Problem statement → Every record needs to be set down again without a single difference.

Records supplied →

▬▬▬▬▬▬▬▬▬▬

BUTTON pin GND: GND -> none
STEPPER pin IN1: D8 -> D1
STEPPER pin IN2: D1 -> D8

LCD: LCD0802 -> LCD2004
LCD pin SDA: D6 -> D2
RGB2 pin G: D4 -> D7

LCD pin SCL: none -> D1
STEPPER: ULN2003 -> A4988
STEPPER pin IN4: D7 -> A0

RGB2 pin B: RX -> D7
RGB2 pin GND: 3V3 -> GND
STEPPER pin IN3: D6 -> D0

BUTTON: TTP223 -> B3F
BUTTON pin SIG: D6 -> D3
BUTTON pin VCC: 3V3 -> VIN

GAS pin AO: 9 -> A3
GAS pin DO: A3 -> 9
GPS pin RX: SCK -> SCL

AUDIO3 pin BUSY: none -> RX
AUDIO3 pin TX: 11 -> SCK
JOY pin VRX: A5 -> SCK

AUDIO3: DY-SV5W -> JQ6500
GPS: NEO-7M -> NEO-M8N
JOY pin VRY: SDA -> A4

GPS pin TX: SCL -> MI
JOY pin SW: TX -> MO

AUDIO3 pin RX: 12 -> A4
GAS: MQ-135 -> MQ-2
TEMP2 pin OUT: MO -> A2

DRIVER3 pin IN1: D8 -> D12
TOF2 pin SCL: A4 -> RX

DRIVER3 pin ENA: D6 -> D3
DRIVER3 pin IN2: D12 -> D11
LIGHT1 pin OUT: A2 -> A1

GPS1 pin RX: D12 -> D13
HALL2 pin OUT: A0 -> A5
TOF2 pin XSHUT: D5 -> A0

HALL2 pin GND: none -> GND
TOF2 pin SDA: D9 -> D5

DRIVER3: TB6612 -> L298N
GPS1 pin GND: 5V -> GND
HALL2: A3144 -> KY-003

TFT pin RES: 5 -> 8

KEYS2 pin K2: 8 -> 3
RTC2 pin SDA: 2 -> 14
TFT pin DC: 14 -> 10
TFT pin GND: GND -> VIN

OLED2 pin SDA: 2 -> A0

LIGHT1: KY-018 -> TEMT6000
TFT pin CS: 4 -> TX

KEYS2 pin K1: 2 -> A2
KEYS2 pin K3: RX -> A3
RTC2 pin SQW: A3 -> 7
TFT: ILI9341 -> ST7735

▬▬▬▬▬▬▬▬▬▬

Solution to this problem →
BUTTON pin GND: GND -> none
STEPPER pin IN1: D8 -> D1
STEPPER pin IN2: D1 -> D8

LCD: LCD0802 -> LCD2004
LCD pin SDA: D6 -> D2
RGB2 pin G: D4 -> D7

LCD pin SCL: none -> D1
STEPPER: ULN2003 -> A4988
STEPPER pin IN4: D7 -> A0

RGB2 pin B: RX -> D7
RGB2 pin GND: 3V3 -> GND
STEPPER pin IN3: D6 -> D0

BUTTON: TTP223 -> B3F
BUTTON pin SIG: D6 -> D3
BUTTON pin VCC: 3V3 -> VIN

GAS pin AO: 9 -> A3
GAS pin DO: A3 -> 9
GPS pin RX: SCK -> SCL

AUDIO3 pin BUSY: none -> RX
AUDIO3 pin TX: 11 -> SCK
JOY pin VRX: A5 -> SCK

AUDIO3: DY-SV5W -> JQ6500
GPS: NEO-7M -> NEO-M8N
JOY pin VRY: SDA -> A4

GPS pin TX: SCL -> MI
JOY pin SW: TX -> MO

AUDIO3 pin RX: 12 -> A4
GAS: MQ-135 -> MQ-2
TEMP2 pin OUT: MO -> A2

DRIVER3 pin IN1: D8 -> D12
TOF2 pin SCL: A4 -> RX

DRIVER3 pin ENA: D6 -> D3
DRIVER3 pin IN2: D12 -> D11
LIGHT1 pin OUT: A2 -> A1

GPS1 pin RX: D12 -> D13
HALL2 pin OUT: A0 -> A5
TOF2 pin XSHUT: D5 -> A0

HALL2 pin GND: none -> GND
TOF2 pin SDA: D9 -> D5

DRIVER3: TB6612 -> L298N
GPS1 pin GND: 5V -> GND
HALL2: A3144 -> KY-003

TFT pin RES: 5 -> 8

KEYS2 pin K2: 8 -> 3
RTC2 pin SDA: 2 -> 14
TFT pin DC: 14 -> 10
TFT pin GND: GND -> VIN

OLED2 pin SDA: 2 -> A0

LIGHT1: KY-018 -> TEMT6000
TFT pin CS: 4 -> TX

KEYS2 pin K1: 2 -> A2
KEYS2 pin K3: RX -> A3
RTC2 pin SQW: A3 -> 7
TFT: ILI9341 -> ST7735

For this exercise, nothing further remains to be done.